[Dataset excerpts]
++++++++++++++++++++
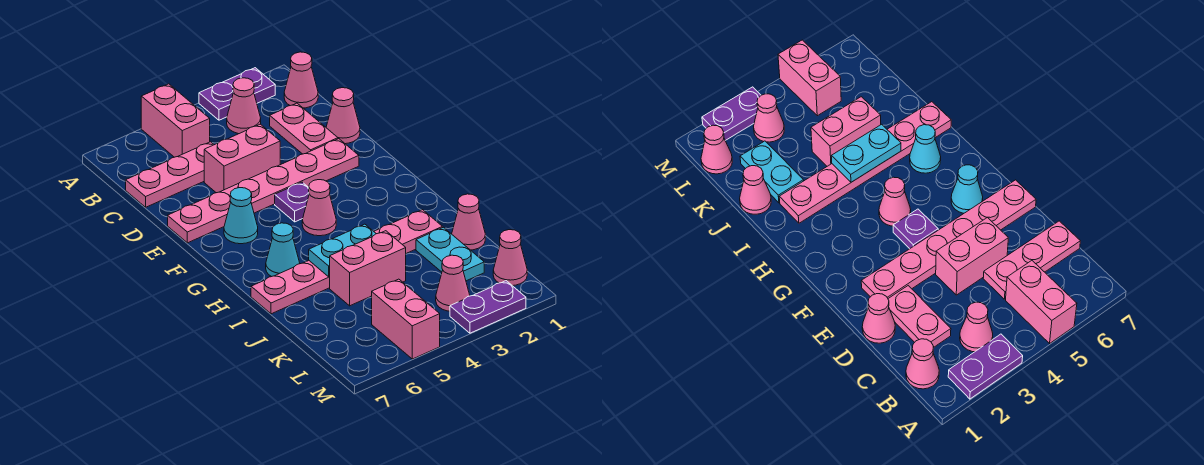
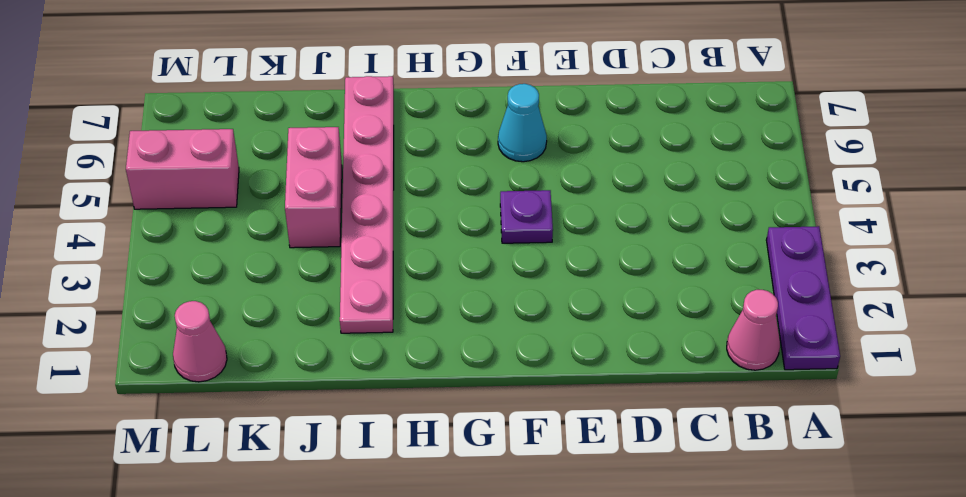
purple plate A1:A3 level 1 -> purple plate A2:A3 level 1
none -> pink brick A5:B5 level 1
none -> pink cone B3 level 1
none -> pink plate C2:D2 level 1

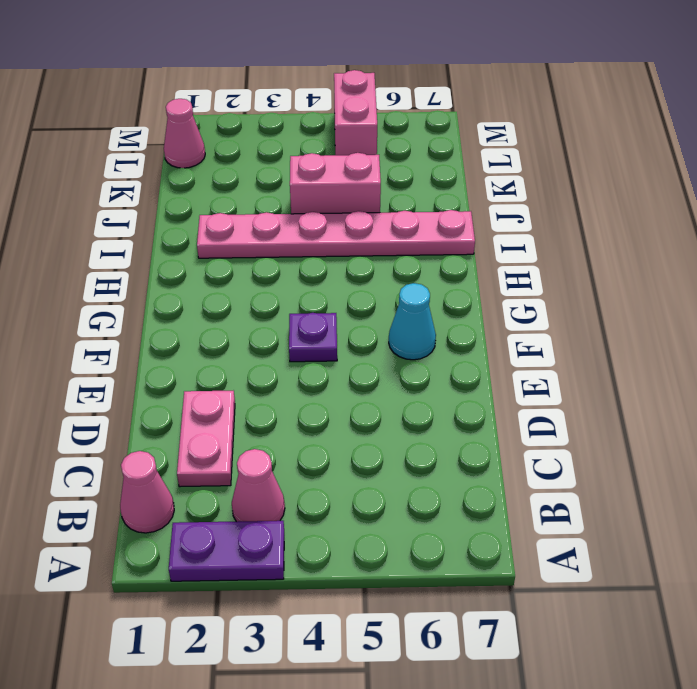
none -> pink brick A5:B5 level 1
none -> pink plate C5:C7 level 1
none -> pink cone D1 level 1

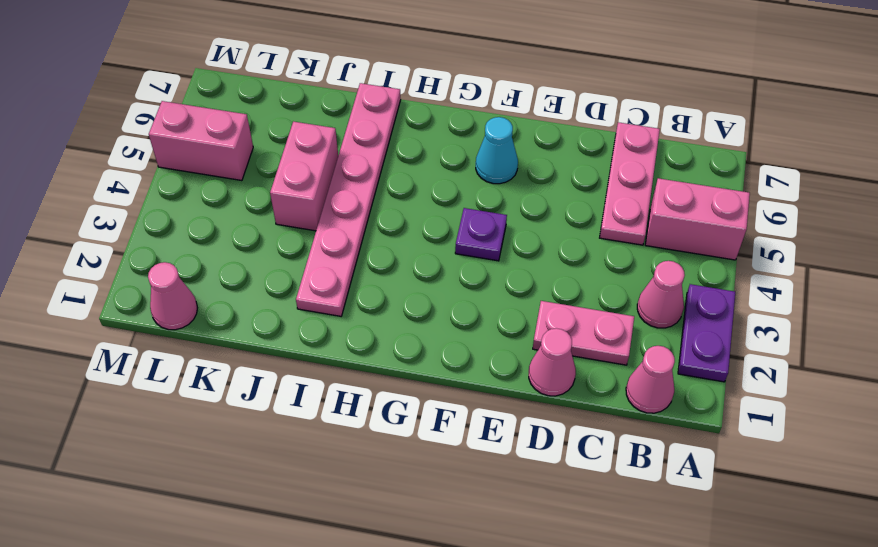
none -> pink brick D4:D5 level 1
none -> pink plate E2:E7 level 1
none -> pink cone G4 level 1

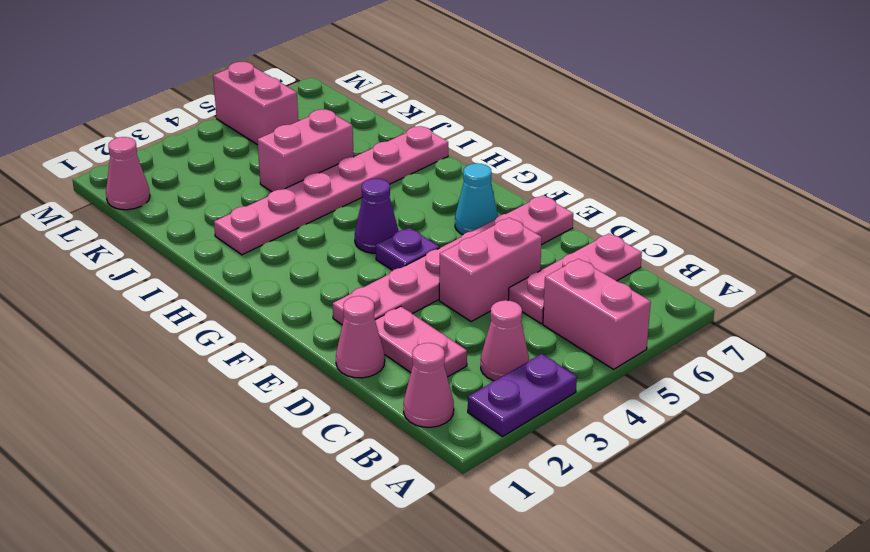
purple cone G4 level 1 -> pink cone G4 level 1
none -> cyan cone H6 level 1
none -> pink cone J1 level 1
none -> cyan plate J2:K2 level 1

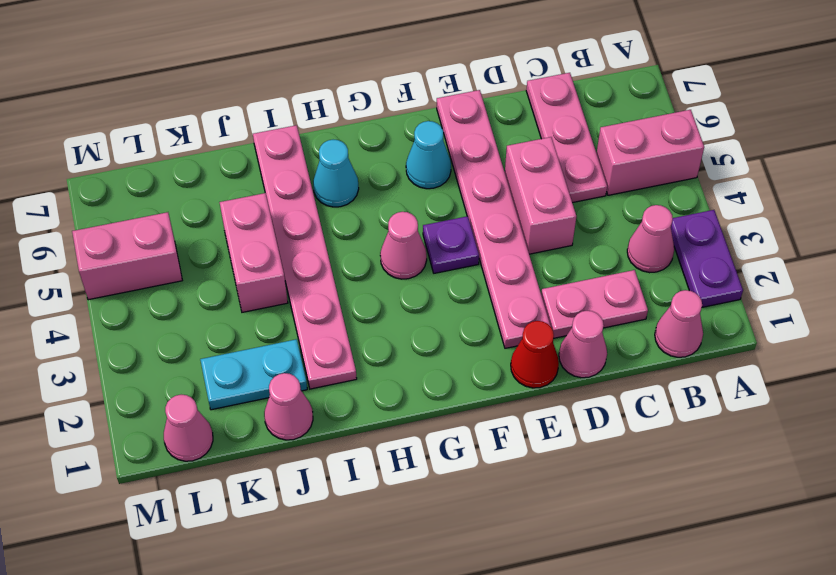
red cone E1 level 1 -> none
none -> pink cone L3 level 1
none -> purple plate M2:M3 level 1
none -> cyan plate I4:I5 level 2

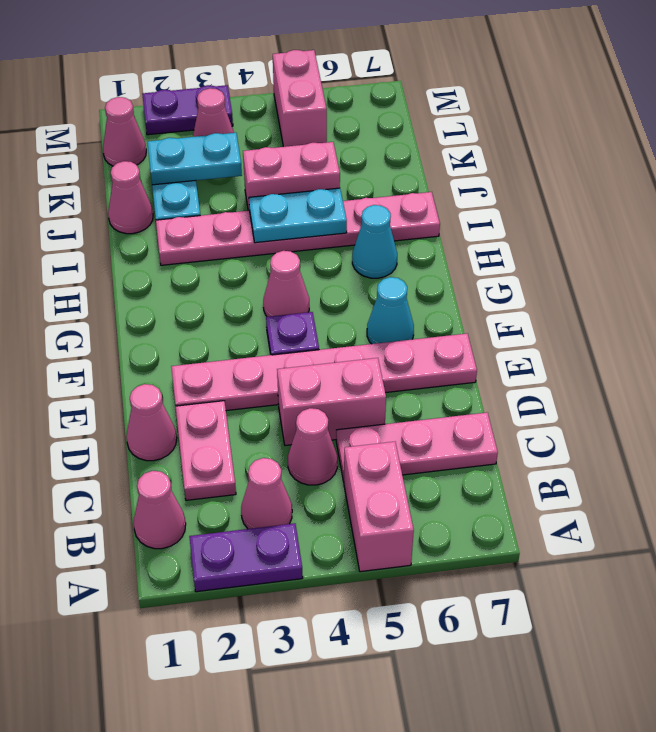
pink cone C4 level 1 -> none
cyan plate K2:K3 level 2 -> none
++++++++++++++++++++
• _TASK BRIEF_: Return exactly the line containing "none -> pink cone G4 level 1" and every line after it, up to and including the final line of the entries above. Pictures stay out.

• _THE ANSWER_:
none -> pink cone G4 level 1

purple cone G4 level 1 -> pink cone G4 level 1
none -> cyan cone H6 level 1
none -> pink cone J1 level 1
none -> cyan plate J2:K2 level 1

red cone E1 level 1 -> none
none -> pink cone L3 level 1
none -> purple plate M2:M3 level 1
none -> cyan plate I4:I5 level 2

pink cone C4 level 1 -> none
cyan plate K2:K3 level 2 -> none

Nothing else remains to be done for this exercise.